[[ GIVEN ENTRIES, beginning ]]

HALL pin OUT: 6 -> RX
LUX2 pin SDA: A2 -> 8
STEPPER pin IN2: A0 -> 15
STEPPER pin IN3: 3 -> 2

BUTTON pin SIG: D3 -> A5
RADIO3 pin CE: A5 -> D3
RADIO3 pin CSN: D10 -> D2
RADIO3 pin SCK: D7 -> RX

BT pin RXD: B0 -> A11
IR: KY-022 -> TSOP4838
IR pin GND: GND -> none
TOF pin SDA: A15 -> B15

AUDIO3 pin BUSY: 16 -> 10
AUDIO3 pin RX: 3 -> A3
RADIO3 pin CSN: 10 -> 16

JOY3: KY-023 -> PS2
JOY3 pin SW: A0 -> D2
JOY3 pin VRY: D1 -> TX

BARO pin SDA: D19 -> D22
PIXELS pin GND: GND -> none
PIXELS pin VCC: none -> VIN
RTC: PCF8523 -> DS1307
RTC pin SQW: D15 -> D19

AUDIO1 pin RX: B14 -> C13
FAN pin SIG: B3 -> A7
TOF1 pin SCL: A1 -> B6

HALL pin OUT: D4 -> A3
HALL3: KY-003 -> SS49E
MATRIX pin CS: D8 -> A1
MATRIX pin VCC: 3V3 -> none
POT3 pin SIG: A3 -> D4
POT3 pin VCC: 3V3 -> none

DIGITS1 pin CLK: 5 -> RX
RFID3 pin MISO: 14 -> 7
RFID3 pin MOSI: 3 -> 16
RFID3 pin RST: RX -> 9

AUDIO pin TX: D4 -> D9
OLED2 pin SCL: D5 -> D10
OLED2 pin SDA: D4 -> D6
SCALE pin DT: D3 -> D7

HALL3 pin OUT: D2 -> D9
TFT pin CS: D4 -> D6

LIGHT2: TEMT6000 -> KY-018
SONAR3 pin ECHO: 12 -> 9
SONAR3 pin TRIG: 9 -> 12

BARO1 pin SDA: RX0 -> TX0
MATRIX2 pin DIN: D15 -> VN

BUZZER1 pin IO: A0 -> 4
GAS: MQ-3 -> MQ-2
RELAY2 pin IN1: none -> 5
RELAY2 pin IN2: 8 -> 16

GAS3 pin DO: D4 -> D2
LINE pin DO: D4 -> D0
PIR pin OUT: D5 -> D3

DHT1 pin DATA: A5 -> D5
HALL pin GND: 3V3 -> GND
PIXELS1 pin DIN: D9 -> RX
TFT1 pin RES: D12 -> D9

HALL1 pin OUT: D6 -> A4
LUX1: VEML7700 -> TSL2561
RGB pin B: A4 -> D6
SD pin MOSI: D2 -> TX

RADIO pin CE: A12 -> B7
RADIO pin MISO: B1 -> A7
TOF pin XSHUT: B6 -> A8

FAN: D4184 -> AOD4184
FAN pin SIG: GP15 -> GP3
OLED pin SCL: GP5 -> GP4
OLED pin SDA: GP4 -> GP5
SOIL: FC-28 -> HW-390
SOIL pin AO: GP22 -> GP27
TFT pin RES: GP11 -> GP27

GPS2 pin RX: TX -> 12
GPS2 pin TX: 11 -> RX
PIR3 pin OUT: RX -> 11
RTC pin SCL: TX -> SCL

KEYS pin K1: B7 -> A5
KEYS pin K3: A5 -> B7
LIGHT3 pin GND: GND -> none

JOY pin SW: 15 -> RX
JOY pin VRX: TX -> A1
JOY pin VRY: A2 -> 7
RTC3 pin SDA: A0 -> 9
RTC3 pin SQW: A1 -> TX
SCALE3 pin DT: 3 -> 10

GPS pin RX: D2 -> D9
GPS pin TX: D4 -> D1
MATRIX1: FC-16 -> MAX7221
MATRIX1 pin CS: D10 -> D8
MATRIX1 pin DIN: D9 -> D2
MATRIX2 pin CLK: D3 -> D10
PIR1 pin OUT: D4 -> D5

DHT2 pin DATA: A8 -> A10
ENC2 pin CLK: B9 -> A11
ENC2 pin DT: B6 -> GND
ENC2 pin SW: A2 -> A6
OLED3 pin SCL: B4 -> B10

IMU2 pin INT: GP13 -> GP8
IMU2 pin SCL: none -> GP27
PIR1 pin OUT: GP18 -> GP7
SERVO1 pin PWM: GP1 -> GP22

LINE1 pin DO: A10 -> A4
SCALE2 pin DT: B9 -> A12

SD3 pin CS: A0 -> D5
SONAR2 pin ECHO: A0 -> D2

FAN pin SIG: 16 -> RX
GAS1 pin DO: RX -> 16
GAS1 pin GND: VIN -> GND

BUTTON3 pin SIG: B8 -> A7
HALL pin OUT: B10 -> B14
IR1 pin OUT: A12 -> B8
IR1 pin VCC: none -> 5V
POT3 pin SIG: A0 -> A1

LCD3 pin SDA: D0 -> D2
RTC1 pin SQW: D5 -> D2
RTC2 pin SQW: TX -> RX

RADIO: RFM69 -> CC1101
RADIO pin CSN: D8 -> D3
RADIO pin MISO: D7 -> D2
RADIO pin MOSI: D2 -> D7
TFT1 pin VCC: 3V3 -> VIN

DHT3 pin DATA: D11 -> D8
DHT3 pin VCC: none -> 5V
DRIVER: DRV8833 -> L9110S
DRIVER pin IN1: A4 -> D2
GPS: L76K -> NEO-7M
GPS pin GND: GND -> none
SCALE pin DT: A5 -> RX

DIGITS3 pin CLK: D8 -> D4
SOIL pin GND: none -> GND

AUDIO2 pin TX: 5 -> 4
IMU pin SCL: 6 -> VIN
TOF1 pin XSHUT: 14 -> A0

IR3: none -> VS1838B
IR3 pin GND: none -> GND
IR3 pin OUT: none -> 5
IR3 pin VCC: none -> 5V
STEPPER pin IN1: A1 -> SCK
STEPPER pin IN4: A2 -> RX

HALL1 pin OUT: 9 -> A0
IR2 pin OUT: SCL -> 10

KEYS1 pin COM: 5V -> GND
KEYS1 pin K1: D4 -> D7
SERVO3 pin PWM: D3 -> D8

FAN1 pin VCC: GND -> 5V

[[ GIVEN ENTRIES, end ]]

■ WORK ORDER
Working from the data above, extract solely the lines from the one containing "HALL3: KY-003 -> SS49E" through the one containing "SCALE2 pin DT: B9 -> A12", exactly as they appear, both included.

■ SOLUTION TO THE EXERCISE
HALL3: KY-003 -> SS49E
MATRIX pin CS: D8 -> A1
MATRIX pin VCC: 3V3 -> none
POT3 pin SIG: A3 -> D4
POT3 pin VCC: 3V3 -> none

DIGITS1 pin CLK: 5 -> RX
RFID3 pin MISO: 14 -> 7
RFID3 pin MOSI: 3 -> 16
RFID3 pin RST: RX -> 9

AUDIO pin TX: D4 -> D9
OLED2 pin SCL: D5 -> D10
OLED2 pin SDA: D4 -> D6
SCALE pin DT: D3 -> D7

HALL3 pin OUT: D2 -> D9
TFT pin CS: D4 -> D6

LIGHT2: TEMT6000 -> KY-018
SONAR3 pin ECHO: 12 -> 9
SONAR3 pin TRIG: 9 -> 12

BARO1 pin SDA: RX0 -> TX0
MATRIX2 pin DIN: D15 -> VN

BUZZER1 pin IO: A0 -> 4
GAS: MQ-3 -> MQ-2
RELAY2 pin IN1: none -> 5
RELAY2 pin IN2: 8 -> 16

GAS3 pin DO: D4 -> D2
LINE pin DO: D4 -> D0
PIR pin OUT: D5 -> D3

DHT1 pin DATA: A5 -> D5
HALL pin GND: 3V3 -> GND
PIXELS1 pin DIN: D9 -> RX
TFT1 pin RES: D12 -> D9

HALL1 pin OUT: D6 -> A4
LUX1: VEML7700 -> TSL2561
RGB pin B: A4 -> D6
SD pin MOSI: D2 -> TX

RADIO pin CE: A12 -> B7
RADIO pin MISO: B1 -> A7
TOF pin XSHUT: B6 -> A8

FAN: D4184 -> AOD4184
FAN pin SIG: GP15 -> GP3
OLED pin SCL: GP5 -> GP4
OLED pin SDA: GP4 -> GP5
SOIL: FC-28 -> HW-390
SOIL pin AO: GP22 -> GP27
TFT pin RES: GP11 -> GP27

GPS2 pin RX: TX -> 12
GPS2 pin TX: 11 -> RX
PIR3 pin OUT: RX -> 11
RTC pin SCL: TX -> SCL

KEYS pin K1: B7 -> A5
KEYS pin K3: A5 -> B7
LIGHT3 pin GND: GND -> none

JOY pin SW: 15 -> RX
JOY pin VRX: TX -> A1
JOY pin VRY: A2 -> 7
RTC3 pin SDA: A0 -> 9
RTC3 pin SQW: A1 -> TX
SCALE3 pin DT: 3 -> 10

GPS pin RX: D2 -> D9
GPS pin TX: D4 -> D1
MATRIX1: FC-16 -> MAX7221
MATRIX1 pin CS: D10 -> D8
MATRIX1 pin DIN: D9 -> D2
MATRIX2 pin CLK: D3 -> D10
PIR1 pin OUT: D4 -> D5

DHT2 pin DATA: A8 -> A10
ENC2 pin CLK: B9 -> A11
ENC2 pin DT: B6 -> GND
ENC2 pin SW: A2 -> A6
OLED3 pin SCL: B4 -> B10

IMU2 pin INT: GP13 -> GP8
IMU2 pin SCL: none -> GP27
PIR1 pin OUT: GP18 -> GP7
SERVO1 pin PWM: GP1 -> GP22

LINE1 pin DO: A10 -> A4
SCALE2 pin DT: B9 -> A12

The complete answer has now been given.